SOURCE INFORMATION ::
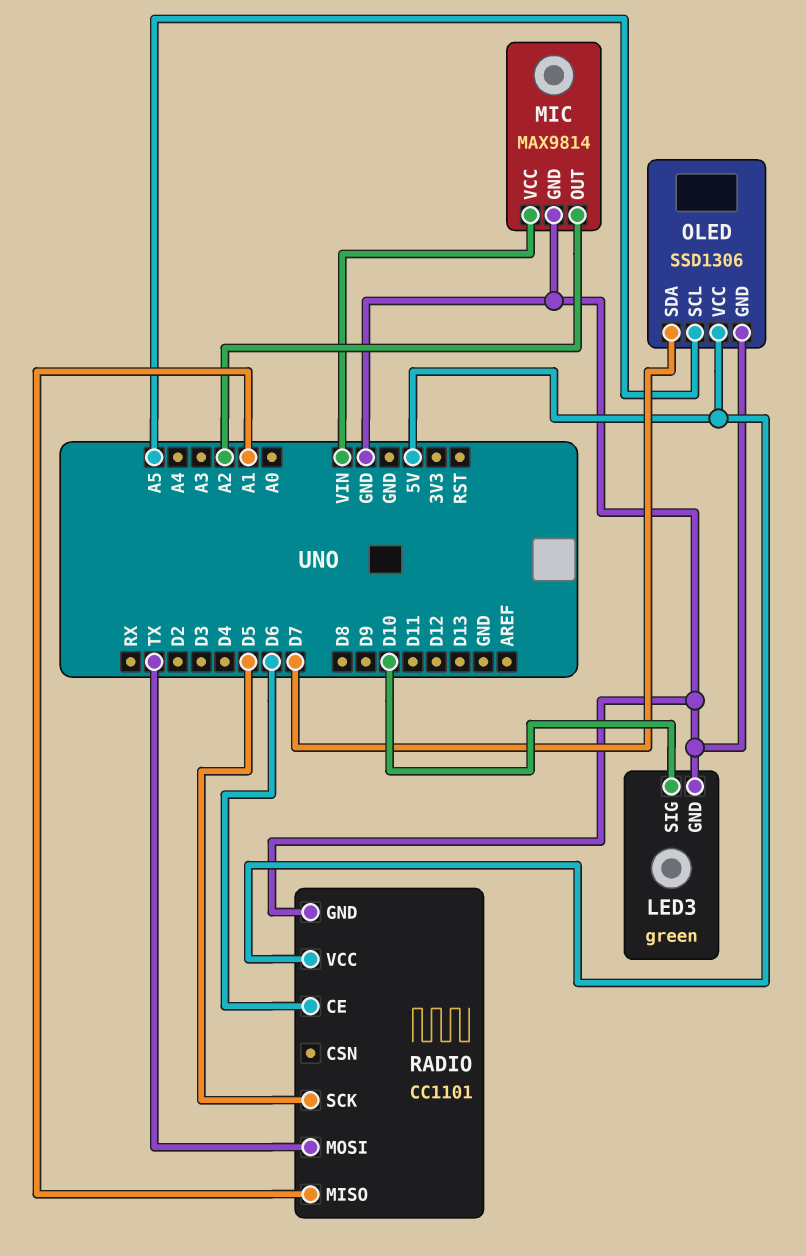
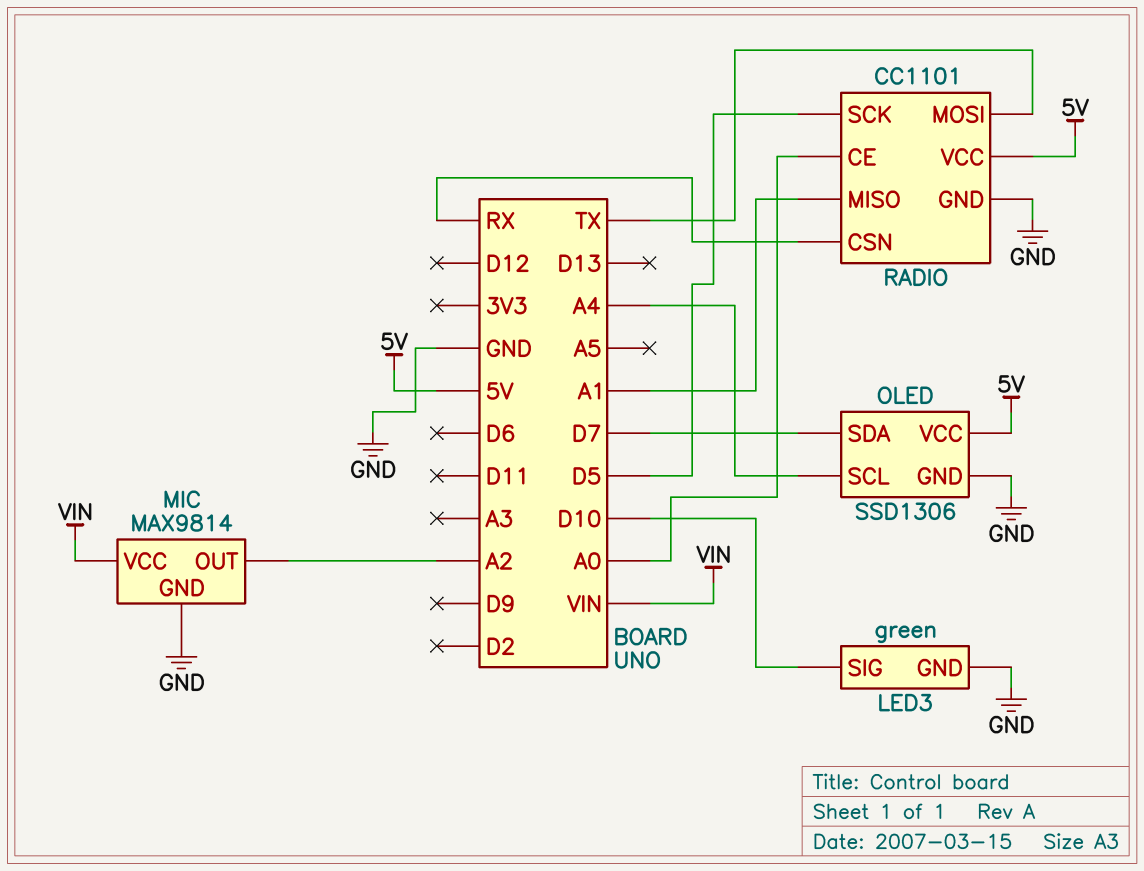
OLED pin SCL: A5 -> A4
RADIO pin CE: D6 -> A0
RADIO pin CSN: none -> RX

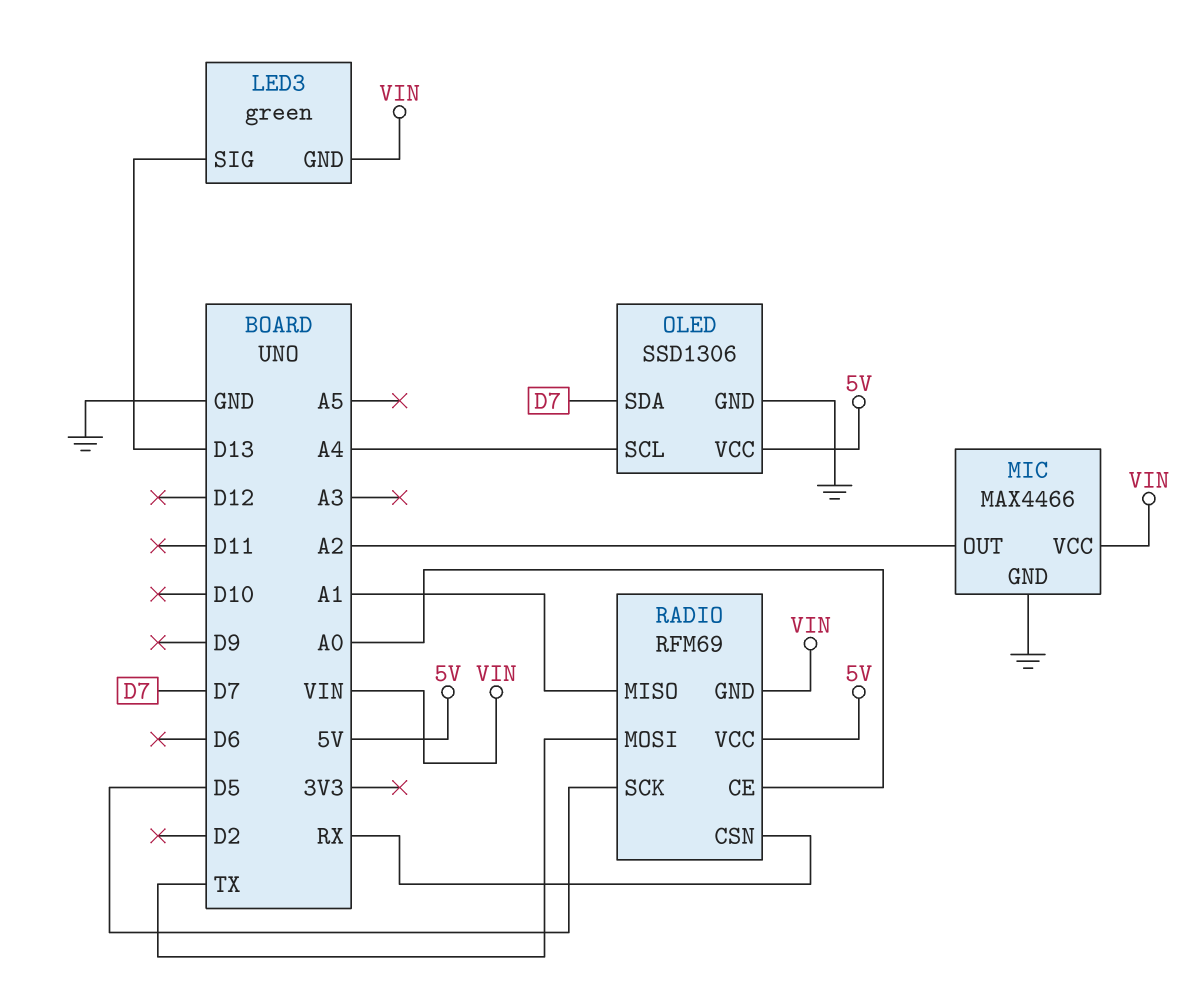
LED3 pin GND: GND -> VIN
LED3 pin SIG: D10 -> D13
MIC: MAX9814 -> MAX4466
RADIO: CC1101 -> RFM69
RADIO pin GND: GND -> VIN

INSTRUCTIONS FOR THE TASK ::
All of the data gets printed again exactly; the pictures do not.

ANSWER FOR THIS EXERCISE ::
OLED pin SCL: A5 -> A4
RADIO pin CE: D6 -> A0
RADIO pin CSN: none -> RX

LED3 pin GND: GND -> VIN
LED3 pin SIG: D10 -> D13
MIC: MAX9814 -> MAX4466
RADIO: CC1101 -> RFM69
RADIO pin GND: GND -> VIN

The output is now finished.